• [Aim of the exercise]:
In the data below, one line contains "(pink) | <670" and a later one contains "delete | bowling". Print both, with every line between them, exactly and alone.

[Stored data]

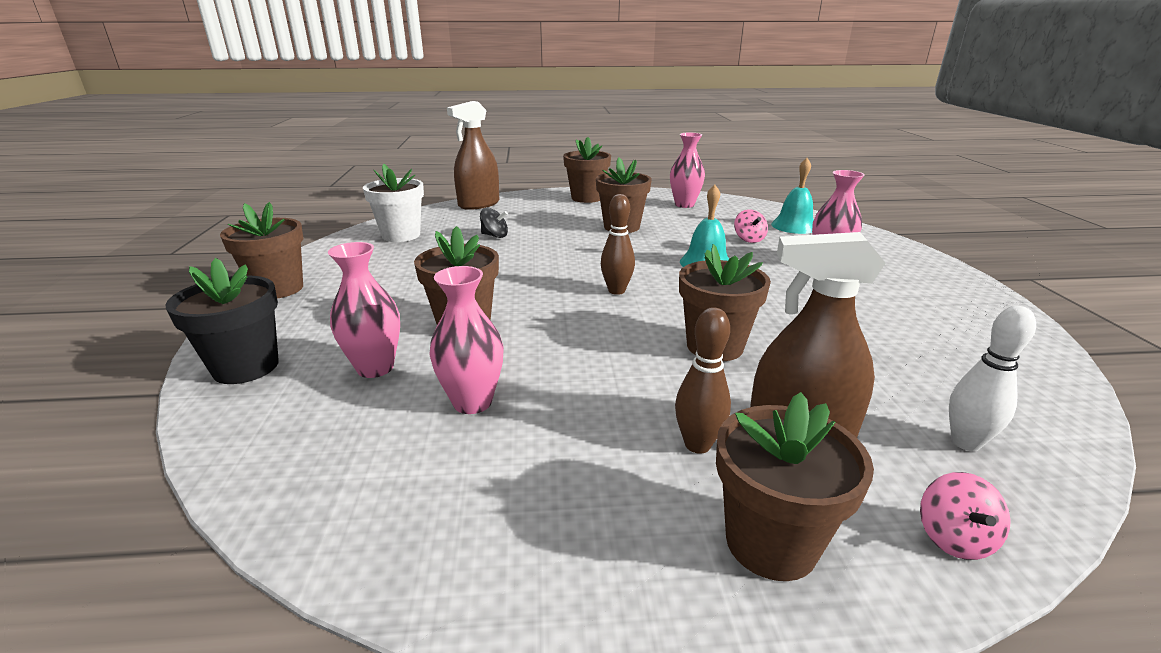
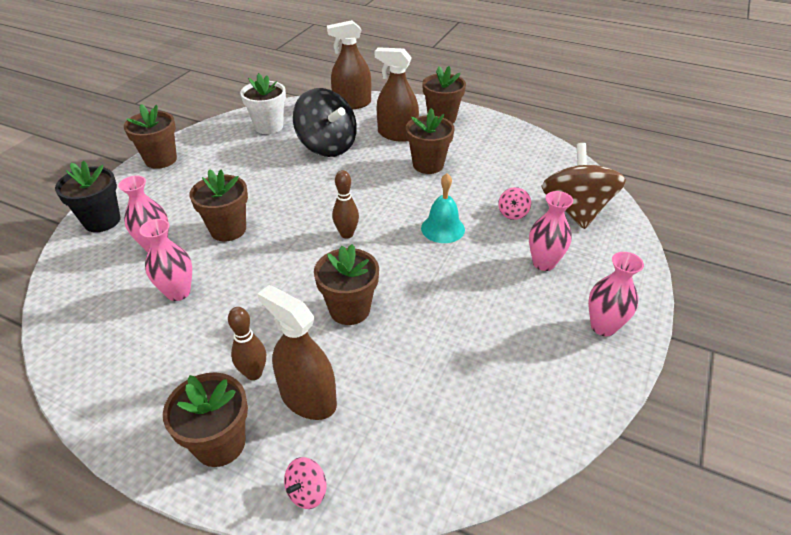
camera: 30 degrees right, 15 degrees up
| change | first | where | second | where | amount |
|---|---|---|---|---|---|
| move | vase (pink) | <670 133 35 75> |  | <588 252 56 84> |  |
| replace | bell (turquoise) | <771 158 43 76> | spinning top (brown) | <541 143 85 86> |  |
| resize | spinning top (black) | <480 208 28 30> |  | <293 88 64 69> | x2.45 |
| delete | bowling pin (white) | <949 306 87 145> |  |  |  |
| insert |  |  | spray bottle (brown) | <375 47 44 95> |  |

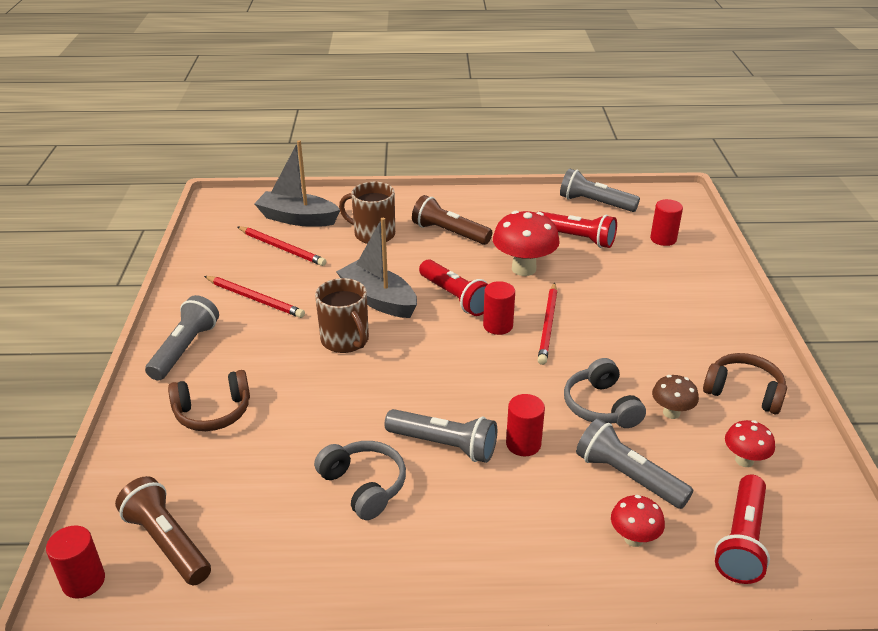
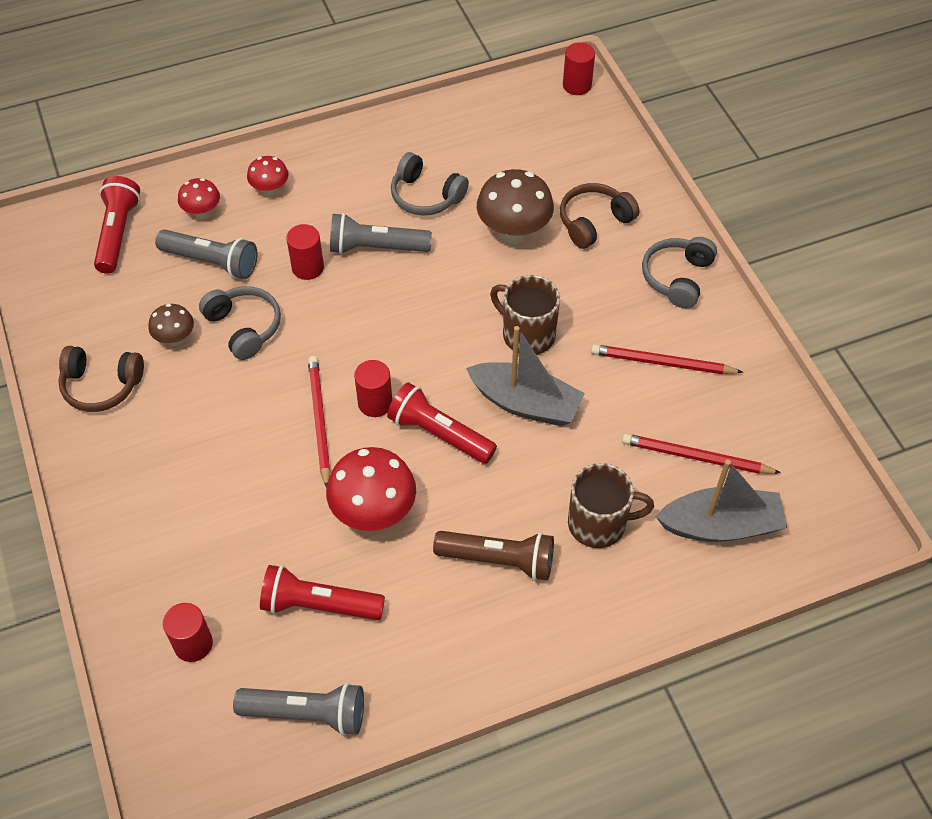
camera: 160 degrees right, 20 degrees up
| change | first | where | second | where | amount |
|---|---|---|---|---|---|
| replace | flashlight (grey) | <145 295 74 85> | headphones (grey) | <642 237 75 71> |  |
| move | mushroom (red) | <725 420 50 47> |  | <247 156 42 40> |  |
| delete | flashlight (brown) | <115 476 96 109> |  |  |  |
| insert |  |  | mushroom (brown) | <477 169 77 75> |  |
==
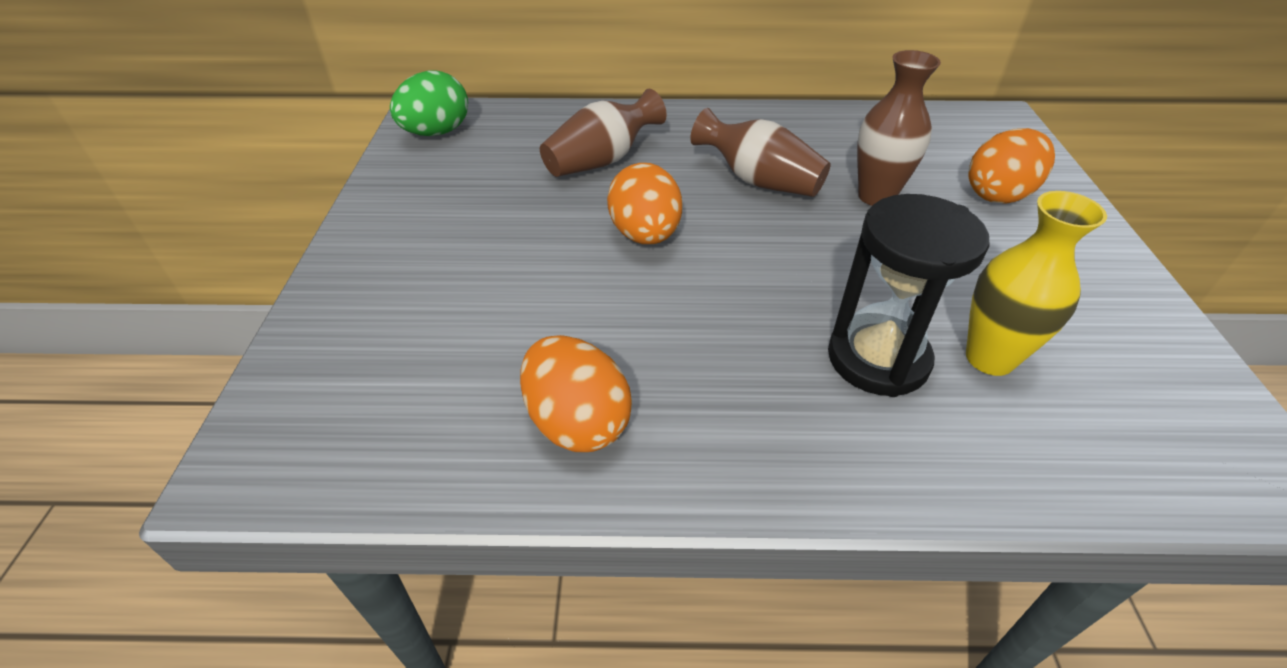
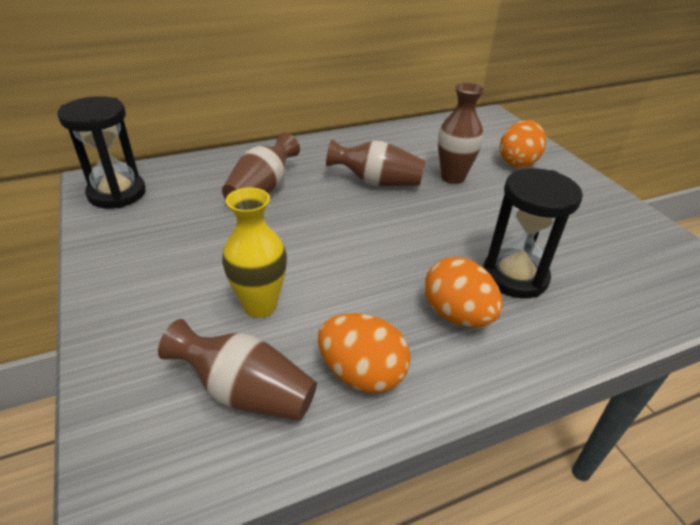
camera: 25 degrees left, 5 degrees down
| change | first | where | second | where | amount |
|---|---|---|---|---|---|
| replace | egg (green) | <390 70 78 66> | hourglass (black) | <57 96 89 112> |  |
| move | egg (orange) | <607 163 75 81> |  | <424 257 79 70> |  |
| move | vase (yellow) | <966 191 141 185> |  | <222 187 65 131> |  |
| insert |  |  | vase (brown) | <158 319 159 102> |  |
...
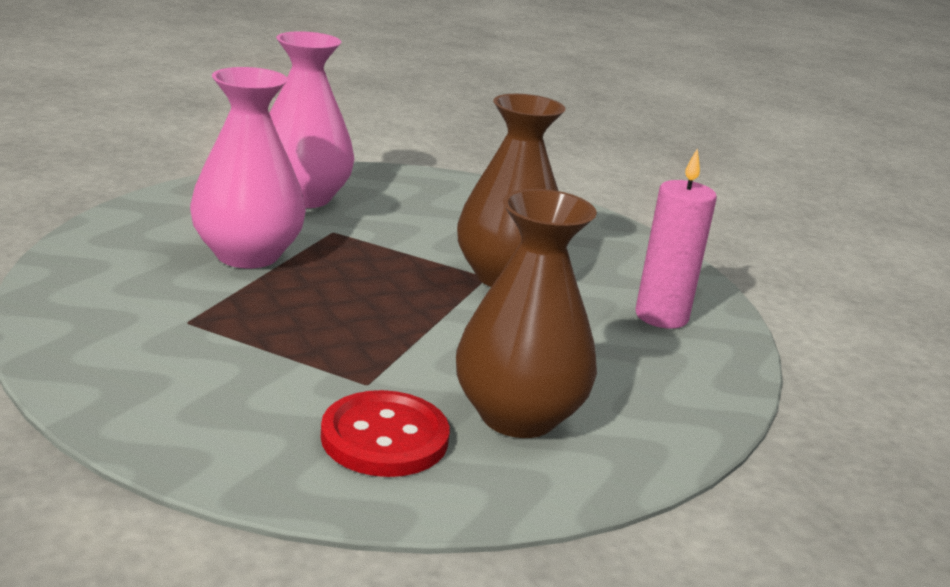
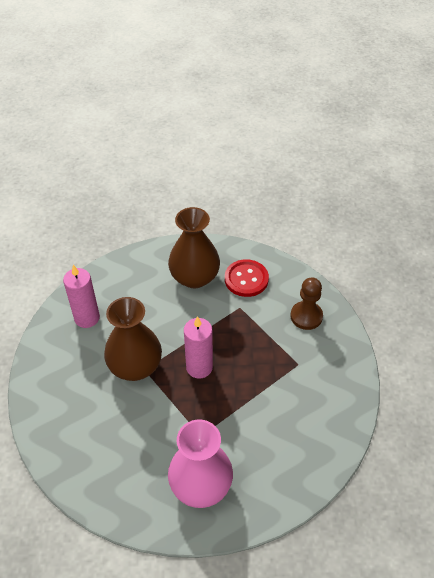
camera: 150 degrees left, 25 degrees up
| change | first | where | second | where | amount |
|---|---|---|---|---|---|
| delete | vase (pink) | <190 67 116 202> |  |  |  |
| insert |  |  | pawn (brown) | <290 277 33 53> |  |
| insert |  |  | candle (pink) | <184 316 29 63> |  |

• [Final answer]:
| move | vase (pink) | <670 133 35 75> |  | <588 252 56 84> |  |
| replace | bell (turquoise) | <771 158 43 76> | spinning top (brown) | <541 143 85 86> |  |
| resize | spinning top (black) | <480 208 28 30> |  | <293 88 64 69> | x2.45 |
| delete | bowling pin (white) | <949 306 87 145> |  |  |  |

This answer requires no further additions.